> **TASK DETAILS**
The answer must consist of the entire listing, repeated exactly.

> **PROVIDED INFORMATION**
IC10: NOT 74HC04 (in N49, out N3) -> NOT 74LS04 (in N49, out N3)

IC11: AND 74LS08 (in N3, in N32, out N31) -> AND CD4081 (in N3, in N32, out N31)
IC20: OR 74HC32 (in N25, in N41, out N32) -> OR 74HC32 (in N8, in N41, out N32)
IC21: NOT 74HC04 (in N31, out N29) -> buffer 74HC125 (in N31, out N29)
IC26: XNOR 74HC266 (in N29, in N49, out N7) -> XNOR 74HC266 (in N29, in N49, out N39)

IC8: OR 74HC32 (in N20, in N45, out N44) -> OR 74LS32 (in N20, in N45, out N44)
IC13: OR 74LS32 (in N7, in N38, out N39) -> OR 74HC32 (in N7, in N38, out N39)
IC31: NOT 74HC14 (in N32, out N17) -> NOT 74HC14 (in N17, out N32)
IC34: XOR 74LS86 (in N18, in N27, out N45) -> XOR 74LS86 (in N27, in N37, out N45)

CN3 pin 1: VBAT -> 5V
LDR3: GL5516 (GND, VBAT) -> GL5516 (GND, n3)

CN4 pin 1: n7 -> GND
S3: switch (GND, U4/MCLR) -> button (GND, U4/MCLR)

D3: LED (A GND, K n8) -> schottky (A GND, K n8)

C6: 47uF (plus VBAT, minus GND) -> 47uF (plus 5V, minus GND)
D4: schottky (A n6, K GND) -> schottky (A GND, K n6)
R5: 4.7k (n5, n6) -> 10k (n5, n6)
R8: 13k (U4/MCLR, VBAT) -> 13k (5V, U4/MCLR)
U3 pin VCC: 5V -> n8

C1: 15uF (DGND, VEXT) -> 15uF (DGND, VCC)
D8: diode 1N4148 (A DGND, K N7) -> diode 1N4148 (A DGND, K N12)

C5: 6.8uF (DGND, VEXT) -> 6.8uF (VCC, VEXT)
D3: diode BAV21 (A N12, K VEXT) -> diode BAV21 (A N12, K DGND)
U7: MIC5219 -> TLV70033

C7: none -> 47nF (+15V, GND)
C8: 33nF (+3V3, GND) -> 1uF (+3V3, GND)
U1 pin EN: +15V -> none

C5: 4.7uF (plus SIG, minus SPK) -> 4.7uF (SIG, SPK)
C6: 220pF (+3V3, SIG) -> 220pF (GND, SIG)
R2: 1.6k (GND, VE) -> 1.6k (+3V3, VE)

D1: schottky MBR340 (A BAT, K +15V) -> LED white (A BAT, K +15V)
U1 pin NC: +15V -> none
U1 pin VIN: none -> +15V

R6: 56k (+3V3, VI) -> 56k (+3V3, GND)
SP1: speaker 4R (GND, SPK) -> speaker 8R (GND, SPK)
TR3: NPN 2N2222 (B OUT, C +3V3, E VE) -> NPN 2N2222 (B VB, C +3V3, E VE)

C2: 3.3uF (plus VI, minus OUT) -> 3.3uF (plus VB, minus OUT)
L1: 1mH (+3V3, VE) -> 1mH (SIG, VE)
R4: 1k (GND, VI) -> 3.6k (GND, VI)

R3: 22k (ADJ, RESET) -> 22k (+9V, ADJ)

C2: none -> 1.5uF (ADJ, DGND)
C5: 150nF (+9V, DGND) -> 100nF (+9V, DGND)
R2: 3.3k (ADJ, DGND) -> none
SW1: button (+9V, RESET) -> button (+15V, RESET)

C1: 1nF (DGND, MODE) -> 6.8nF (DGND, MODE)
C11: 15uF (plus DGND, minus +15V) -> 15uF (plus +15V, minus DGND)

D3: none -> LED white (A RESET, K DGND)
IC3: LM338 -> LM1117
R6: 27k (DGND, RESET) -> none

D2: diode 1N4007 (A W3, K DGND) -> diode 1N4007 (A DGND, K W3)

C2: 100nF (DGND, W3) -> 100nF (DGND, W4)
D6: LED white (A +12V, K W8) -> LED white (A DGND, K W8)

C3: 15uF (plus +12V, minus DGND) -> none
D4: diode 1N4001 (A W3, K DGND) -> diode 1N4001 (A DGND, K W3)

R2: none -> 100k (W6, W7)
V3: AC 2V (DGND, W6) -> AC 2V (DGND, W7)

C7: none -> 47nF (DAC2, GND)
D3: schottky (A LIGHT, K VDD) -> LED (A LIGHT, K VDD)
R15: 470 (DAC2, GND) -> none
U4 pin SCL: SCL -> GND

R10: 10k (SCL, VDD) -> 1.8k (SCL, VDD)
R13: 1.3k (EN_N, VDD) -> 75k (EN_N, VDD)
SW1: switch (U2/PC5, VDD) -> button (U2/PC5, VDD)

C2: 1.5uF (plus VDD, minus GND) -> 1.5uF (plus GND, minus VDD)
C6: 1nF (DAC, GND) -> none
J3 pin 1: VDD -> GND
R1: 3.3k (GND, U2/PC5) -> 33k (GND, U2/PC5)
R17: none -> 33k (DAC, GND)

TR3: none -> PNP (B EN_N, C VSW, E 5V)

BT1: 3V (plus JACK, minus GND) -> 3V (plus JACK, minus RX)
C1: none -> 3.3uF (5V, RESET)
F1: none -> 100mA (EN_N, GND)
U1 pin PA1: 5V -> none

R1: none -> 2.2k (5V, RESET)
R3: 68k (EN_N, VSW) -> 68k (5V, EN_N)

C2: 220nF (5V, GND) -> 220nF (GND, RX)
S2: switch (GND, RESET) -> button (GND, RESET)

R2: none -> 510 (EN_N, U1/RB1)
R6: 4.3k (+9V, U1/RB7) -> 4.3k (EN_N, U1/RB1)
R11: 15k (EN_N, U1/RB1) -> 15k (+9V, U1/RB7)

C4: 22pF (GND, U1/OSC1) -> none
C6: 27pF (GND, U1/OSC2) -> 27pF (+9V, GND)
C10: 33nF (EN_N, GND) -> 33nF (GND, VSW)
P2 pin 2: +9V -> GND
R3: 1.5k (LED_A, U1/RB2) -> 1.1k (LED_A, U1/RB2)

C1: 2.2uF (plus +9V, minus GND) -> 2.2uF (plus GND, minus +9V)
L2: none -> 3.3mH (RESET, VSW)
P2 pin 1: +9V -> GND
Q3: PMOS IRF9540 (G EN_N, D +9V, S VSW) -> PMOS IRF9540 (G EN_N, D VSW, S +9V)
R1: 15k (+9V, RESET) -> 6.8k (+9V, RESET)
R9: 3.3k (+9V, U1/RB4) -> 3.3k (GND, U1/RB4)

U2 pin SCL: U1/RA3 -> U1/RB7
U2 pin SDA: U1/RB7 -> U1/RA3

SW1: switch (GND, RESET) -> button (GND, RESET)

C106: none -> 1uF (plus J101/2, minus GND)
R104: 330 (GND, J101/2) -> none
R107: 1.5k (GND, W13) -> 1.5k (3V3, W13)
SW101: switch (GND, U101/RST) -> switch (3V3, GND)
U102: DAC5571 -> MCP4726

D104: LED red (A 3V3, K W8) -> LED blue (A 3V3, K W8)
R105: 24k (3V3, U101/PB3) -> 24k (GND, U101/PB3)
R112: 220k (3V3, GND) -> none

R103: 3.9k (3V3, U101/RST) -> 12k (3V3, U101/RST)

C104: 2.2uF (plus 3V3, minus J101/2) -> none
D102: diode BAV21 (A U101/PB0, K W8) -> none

> **YOUR SOLUTION**
IC10: NOT 74HC04 (in N49, out N3) -> NOT 74LS04 (in N49, out N3)

IC11: AND 74LS08 (in N3, in N32, out N31) -> AND CD4081 (in N3, in N32, out N31)
IC20: OR 74HC32 (in N25, in N41, out N32) -> OR 74HC32 (in N8, in N41, out N32)
IC21: NOT 74HC04 (in N31, out N29) -> buffer 74HC125 (in N31, out N29)
IC26: XNOR 74HC266 (in N29, in N49, out N7) -> XNOR 74HC266 (in N29, in N49, out N39)

IC8: OR 74HC32 (in N20, in N45, out N44) -> OR 74LS32 (in N20, in N45, out N44)
IC13: OR 74LS32 (in N7, in N38, out N39) -> OR 74HC32 (in N7, in N38, out N39)
IC31: NOT 74HC14 (in N32, out N17) -> NOT 74HC14 (in N17, out N32)
IC34: XOR 74LS86 (in N18, in N27, out N45) -> XOR 74LS86 (in N27, in N37, out N45)

CN3 pin 1: VBAT -> 5V
LDR3: GL5516 (GND, VBAT) -> GL5516 (GND, n3)

CN4 pin 1: n7 -> GND
S3: switch (GND, U4/MCLR) -> button (GND, U4/MCLR)

D3: LED (A GND, K n8) -> schottky (A GND, K n8)

C6: 47uF (plus VBAT, minus GND) -> 47uF (plus 5V, minus GND)
D4: schottky (A n6, K GND) -> schottky (A GND, K n6)
R5: 4.7k (n5, n6) -> 10k (n5, n6)
R8: 13k (U4/MCLR, VBAT) -> 13k (5V, U4/MCLR)
U3 pin VCC: 5V -> n8

C1: 15uF (DGND, VEXT) -> 15uF (DGND, VCC)
D8: diode 1N4148 (A DGND, K N7) -> diode 1N4148 (A DGND, K N12)

C5: 6.8uF (DGND, VEXT) -> 6.8uF (VCC, VEXT)
D3: diode BAV21 (A N12, K VEXT) -> diode BAV21 (A N12, K DGND)
U7: MIC5219 -> TLV70033

C7: none -> 47nF (+15V, GND)
C8: 33nF (+3V3, GND) -> 1uF (+3V3, GND)
U1 pin EN: +15V -> none

C5: 4.7uF (plus SIG, minus SPK) -> 4.7uF (SIG, SPK)
C6: 220pF (+3V3, SIG) -> 220pF (GND, SIG)
R2: 1.6k (GND, VE) -> 1.6k (+3V3, VE)

D1: schottky MBR340 (A BAT, K +15V) -> LED white (A BAT, K +15V)
U1 pin NC: +15V -> none
U1 pin VIN: none -> +15V

R6: 56k (+3V3, VI) -> 56k (+3V3, GND)
SP1: speaker 4R (GND, SPK) -> speaker 8R (GND, SPK)
TR3: NPN 2N2222 (B OUT, C +3V3, E VE) -> NPN 2N2222 (B VB, C +3V3, E VE)

C2: 3.3uF (plus VI, minus OUT) -> 3.3uF (plus VB, minus OUT)
L1: 1mH (+3V3, VE) -> 1mH (SIG, VE)
R4: 1k (GND, VI) -> 3.6k (GND, VI)

R3: 22k (ADJ, RESET) -> 22k (+9V, ADJ)

C2: none -> 1.5uF (ADJ, DGND)
C5: 150nF (+9V, DGND) -> 100nF (+9V, DGND)
R2: 3.3k (ADJ, DGND) -> none
SW1: button (+9V, RESET) -> button (+15V, RESET)

C1: 1nF (DGND, MODE) -> 6.8nF (DGND, MODE)
C11: 15uF (plus DGND, minus +15V) -> 15uF (plus +15V, minus DGND)

D3: none -> LED white (A RESET, K DGND)
IC3: LM338 -> LM1117
R6: 27k (DGND, RESET) -> none

D2: diode 1N4007 (A W3, K DGND) -> diode 1N4007 (A DGND, K W3)

C2: 100nF (DGND, W3) -> 100nF (DGND, W4)
D6: LED white (A +12V, K W8) -> LED white (A DGND, K W8)

C3: 15uF (plus +12V, minus DGND) -> none
D4: diode 1N4001 (A W3, K DGND) -> diode 1N4001 (A DGND, K W3)

R2: none -> 100k (W6, W7)
V3: AC 2V (DGND, W6) -> AC 2V (DGND, W7)

C7: none -> 47nF (DAC2, GND)
D3: schottky (A LIGHT, K VDD) -> LED (A LIGHT, K VDD)
R15: 470 (DAC2, GND) -> none
U4 pin SCL: SCL -> GND

R10: 10k (SCL, VDD) -> 1.8k (SCL, VDD)
R13: 1.3k (EN_N, VDD) -> 75k (EN_N, VDD)
SW1: switch (U2/PC5, VDD) -> button (U2/PC5, VDD)

C2: 1.5uF (plus VDD, minus GND) -> 1.5uF (plus GND, minus VDD)
C6: 1nF (DAC, GND) -> none
J3 pin 1: VDD -> GND
R1: 3.3k (GND, U2/PC5) -> 33k (GND, U2/PC5)
R17: none -> 33k (DAC, GND)

TR3: none -> PNP (B EN_N, C VSW, E 5V)

BT1: 3V (plus JACK, minus GND) -> 3V (plus JACK, minus RX)
C1: none -> 3.3uF (5V, RESET)
F1: none -> 100mA (EN_N, GND)
U1 pin PA1: 5V -> none

R1: none -> 2.2k (5V, RESET)
R3: 68k (EN_N, VSW) -> 68k (5V, EN_N)

C2: 220nF (5V, GND) -> 220nF (GND, RX)
S2: switch (GND, RESET) -> button (GND, RESET)

R2: none -> 510 (EN_N, U1/RB1)
R6: 4.3k (+9V, U1/RB7) -> 4.3k (EN_N, U1/RB1)
R11: 15k (EN_N, U1/RB1) -> 15k (+9V, U1/RB7)

C4: 22pF (GND, U1/OSC1) -> none
C6: 27pF (GND, U1/OSC2) -> 27pF (+9V, GND)
C10: 33nF (EN_N, GND) -> 33nF (GND, VSW)
P2 pin 2: +9V -> GND
R3: 1.5k (LED_A, U1/RB2) -> 1.1k (LED_A, U1/RB2)

C1: 2.2uF (plus +9V, minus GND) -> 2.2uF (plus GND, minus +9V)
L2: none -> 3.3mH (RESET, VSW)
P2 pin 1: +9V -> GND
Q3: PMOS IRF9540 (G EN_N, D +9V, S VSW) -> PMOS IRF9540 (G EN_N, D VSW, S +9V)
R1: 15k (+9V, RESET) -> 6.8k (+9V, RESET)
R9: 3.3k (+9V, U1/RB4) -> 3.3k (GND, U1/RB4)

U2 pin SCL: U1/RA3 -> U1/RB7
U2 pin SDA: U1/RB7 -> U1/RA3

SW1: switch (GND, RESET) -> button (GND, RESET)

C106: none -> 1uF (plus J101/2, minus GND)
R104: 330 (GND, J101/2) -> none
R107: 1.5k (GND, W13) -> 1.5k (3V3, W13)
SW101: switch (GND, U101/RST) -> switch (3V3, GND)
U102: DAC5571 -> MCP4726

D104: LED red (A 3V3, K W8) -> LED blue (A 3V3, K W8)
R105: 24k (3V3, U101/PB3) -> 24k (GND, U101/PB3)
R112: 220k (3V3, GND) -> none

R103: 3.9k (3V3, U101/RST) -> 12k (3V3, U101/RST)

C104: 2.2uF (plus 3V3, minus J101/2) -> none
D102: diode BAV21 (A U101/PB0, K W8) -> none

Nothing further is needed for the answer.